▸ **EXERCISE**: Wherever pictures occur in the entries below, leave them out and retype the rest exactly.

*** Opening of SUPPLIED MATERIAL ***

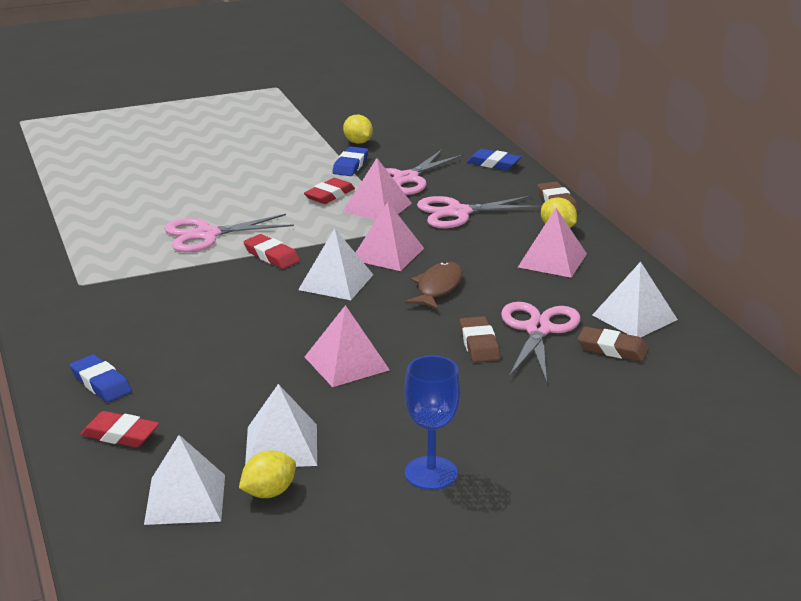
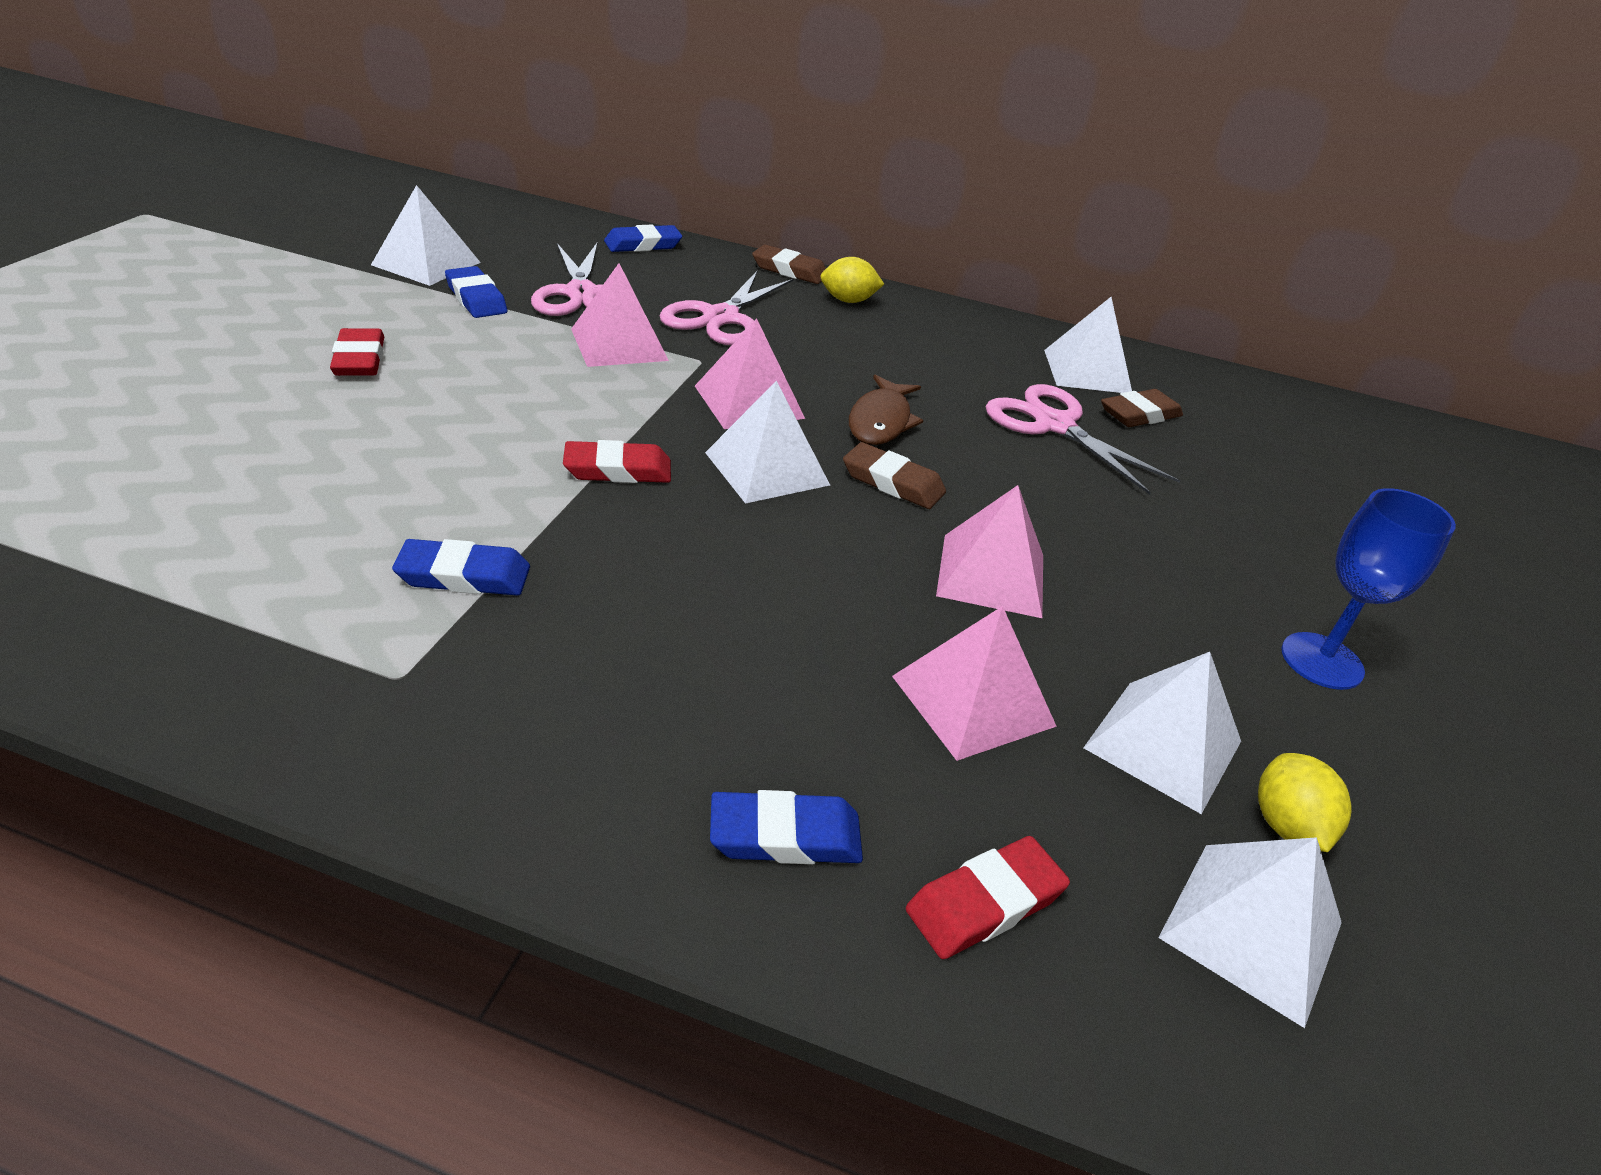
camera: 55 degrees left, 10 degrees up
pink scissors [164,214,294,252] -> none
red eraser [304,178,355,204] -> red eraser moved to [330,328,384,376]
yellow lemon [343,115,373,144] -> white pyramid [371,185,481,286]
brown fish [405,262,463,310] -> brown fish turned 135 degrees counterclockwise [849,375,923,445]
brown eraser [459,316,500,362] -> brown eraser moved to [843,442,946,509]
pink pyramid [518,208,587,278] -> pink pyramid moved to [892,606,1057,761]
none -> blue eraser [392,539,530,595]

*** Close of SUPPLIED MATERIAL ***

▸ **RESULT OF THE EXERCISE**:
camera: 55 degrees left, 10 degrees up
pink scissors [164,214,294,252] -> none
red eraser [304,178,355,204] -> red eraser moved to [330,328,384,376]
yellow lemon [343,115,373,144] -> white pyramid [371,185,481,286]
brown fish [405,262,463,310] -> brown fish turned 135 degrees counterclockwise [849,375,923,445]
brown eraser [459,316,500,362] -> brown eraser moved to [843,442,946,509]
pink pyramid [518,208,587,278] -> pink pyramid moved to [892,606,1057,761]
none -> blue eraser [392,539,530,595]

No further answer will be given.